• Exercise aim: The answer is every line in the data below that contains the word "MOSI".

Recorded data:
* * *
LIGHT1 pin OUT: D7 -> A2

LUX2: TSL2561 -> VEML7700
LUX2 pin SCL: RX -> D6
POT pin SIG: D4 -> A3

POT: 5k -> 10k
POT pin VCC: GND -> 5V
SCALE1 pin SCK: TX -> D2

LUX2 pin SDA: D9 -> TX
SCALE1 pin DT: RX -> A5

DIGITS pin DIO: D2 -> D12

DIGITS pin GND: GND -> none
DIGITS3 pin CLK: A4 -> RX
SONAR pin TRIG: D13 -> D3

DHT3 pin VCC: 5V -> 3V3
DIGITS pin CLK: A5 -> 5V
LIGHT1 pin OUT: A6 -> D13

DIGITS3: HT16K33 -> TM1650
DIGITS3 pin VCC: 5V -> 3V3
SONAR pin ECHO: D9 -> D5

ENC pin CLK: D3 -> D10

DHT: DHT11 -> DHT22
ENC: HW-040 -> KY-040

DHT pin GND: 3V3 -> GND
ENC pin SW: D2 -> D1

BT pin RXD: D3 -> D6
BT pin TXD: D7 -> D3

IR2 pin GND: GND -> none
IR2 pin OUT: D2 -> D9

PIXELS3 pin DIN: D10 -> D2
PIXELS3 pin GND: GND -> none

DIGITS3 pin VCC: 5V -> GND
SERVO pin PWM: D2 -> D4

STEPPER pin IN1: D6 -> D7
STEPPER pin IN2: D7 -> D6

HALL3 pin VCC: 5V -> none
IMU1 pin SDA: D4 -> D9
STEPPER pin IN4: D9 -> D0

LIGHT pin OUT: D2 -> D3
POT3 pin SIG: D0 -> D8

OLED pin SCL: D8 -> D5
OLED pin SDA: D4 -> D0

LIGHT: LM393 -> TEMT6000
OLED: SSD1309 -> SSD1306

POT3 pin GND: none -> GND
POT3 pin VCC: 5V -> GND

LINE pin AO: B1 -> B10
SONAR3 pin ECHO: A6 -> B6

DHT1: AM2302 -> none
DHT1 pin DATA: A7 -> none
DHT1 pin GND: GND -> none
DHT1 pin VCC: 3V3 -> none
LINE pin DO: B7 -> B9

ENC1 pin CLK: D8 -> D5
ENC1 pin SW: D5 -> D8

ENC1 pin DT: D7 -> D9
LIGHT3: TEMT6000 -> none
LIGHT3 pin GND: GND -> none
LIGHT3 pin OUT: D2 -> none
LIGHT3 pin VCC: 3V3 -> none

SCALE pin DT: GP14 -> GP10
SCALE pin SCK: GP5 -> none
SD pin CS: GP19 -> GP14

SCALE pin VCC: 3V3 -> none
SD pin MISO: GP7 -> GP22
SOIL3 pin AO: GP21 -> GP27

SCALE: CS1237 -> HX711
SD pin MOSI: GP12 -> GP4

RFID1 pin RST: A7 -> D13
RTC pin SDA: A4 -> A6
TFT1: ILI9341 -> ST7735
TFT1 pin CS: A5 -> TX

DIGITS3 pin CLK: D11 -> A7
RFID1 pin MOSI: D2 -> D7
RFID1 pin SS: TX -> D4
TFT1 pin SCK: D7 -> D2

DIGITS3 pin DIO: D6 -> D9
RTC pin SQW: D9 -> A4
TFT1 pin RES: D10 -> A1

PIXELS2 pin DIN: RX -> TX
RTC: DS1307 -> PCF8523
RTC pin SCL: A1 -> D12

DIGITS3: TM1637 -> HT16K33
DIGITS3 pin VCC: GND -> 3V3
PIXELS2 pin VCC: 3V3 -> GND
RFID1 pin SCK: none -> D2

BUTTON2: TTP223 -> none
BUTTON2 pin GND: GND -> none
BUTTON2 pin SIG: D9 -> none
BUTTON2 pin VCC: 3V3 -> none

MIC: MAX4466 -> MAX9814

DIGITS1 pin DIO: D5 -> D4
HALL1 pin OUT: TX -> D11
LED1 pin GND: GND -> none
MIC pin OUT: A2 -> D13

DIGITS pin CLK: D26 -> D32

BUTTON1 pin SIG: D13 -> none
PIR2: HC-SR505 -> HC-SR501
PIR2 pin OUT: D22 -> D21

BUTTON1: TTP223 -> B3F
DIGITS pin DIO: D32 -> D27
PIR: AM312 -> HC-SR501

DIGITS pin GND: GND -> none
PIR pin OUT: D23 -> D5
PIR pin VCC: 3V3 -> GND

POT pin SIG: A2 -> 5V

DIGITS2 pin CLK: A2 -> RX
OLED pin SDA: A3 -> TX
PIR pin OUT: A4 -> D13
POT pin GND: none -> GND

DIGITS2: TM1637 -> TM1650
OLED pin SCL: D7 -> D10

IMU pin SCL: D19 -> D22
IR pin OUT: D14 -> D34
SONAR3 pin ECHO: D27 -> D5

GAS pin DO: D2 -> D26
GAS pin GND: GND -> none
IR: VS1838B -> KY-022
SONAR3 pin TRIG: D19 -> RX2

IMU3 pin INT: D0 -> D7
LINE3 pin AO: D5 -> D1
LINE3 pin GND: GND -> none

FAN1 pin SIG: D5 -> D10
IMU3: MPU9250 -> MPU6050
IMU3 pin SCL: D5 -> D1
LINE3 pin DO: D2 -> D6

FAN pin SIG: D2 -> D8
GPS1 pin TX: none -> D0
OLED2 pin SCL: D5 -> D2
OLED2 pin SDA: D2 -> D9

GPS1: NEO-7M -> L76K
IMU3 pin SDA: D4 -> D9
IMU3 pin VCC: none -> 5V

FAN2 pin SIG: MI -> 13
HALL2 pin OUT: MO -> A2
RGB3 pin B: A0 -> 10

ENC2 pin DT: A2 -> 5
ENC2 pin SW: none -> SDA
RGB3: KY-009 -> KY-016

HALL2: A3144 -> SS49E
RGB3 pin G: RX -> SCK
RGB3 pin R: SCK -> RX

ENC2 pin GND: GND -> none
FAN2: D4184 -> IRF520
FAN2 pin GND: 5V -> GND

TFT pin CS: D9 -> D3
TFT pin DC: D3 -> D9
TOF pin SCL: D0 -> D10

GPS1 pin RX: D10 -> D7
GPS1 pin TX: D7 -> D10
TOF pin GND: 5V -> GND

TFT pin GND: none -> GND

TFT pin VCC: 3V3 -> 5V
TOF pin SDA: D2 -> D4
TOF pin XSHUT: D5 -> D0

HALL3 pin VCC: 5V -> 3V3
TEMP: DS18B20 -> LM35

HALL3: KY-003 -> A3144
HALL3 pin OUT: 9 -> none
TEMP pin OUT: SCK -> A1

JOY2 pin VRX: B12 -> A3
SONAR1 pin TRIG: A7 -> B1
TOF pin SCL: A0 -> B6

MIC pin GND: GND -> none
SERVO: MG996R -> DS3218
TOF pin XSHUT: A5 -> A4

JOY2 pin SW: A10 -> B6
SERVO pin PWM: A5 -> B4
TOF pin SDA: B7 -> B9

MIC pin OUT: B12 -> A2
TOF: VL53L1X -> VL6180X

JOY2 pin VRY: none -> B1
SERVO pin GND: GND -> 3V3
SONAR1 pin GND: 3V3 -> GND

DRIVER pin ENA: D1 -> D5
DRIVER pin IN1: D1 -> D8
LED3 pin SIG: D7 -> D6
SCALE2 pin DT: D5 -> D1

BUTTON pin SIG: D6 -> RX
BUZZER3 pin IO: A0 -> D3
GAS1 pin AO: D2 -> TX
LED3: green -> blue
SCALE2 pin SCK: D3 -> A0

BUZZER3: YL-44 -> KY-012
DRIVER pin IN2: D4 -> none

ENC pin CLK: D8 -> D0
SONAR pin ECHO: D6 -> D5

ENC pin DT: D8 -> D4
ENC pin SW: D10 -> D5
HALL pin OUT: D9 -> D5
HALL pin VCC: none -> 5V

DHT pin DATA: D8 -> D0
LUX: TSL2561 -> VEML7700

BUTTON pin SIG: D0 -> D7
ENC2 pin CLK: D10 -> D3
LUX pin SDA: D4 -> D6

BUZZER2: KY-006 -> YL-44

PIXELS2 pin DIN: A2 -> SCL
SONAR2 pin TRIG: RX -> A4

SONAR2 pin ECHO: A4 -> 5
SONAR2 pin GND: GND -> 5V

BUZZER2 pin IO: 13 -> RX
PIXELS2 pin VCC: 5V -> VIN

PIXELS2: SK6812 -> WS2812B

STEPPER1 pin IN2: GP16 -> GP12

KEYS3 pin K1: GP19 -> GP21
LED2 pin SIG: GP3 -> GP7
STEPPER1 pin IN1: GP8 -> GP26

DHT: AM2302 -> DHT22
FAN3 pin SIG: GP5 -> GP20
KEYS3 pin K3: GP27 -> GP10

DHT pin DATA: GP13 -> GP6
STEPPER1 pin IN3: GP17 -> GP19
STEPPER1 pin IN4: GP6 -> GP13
* * *
• Exercise solution:
SD pin MOSI: GP12 -> GP4
RFID1 pin MOSI: D2 -> D7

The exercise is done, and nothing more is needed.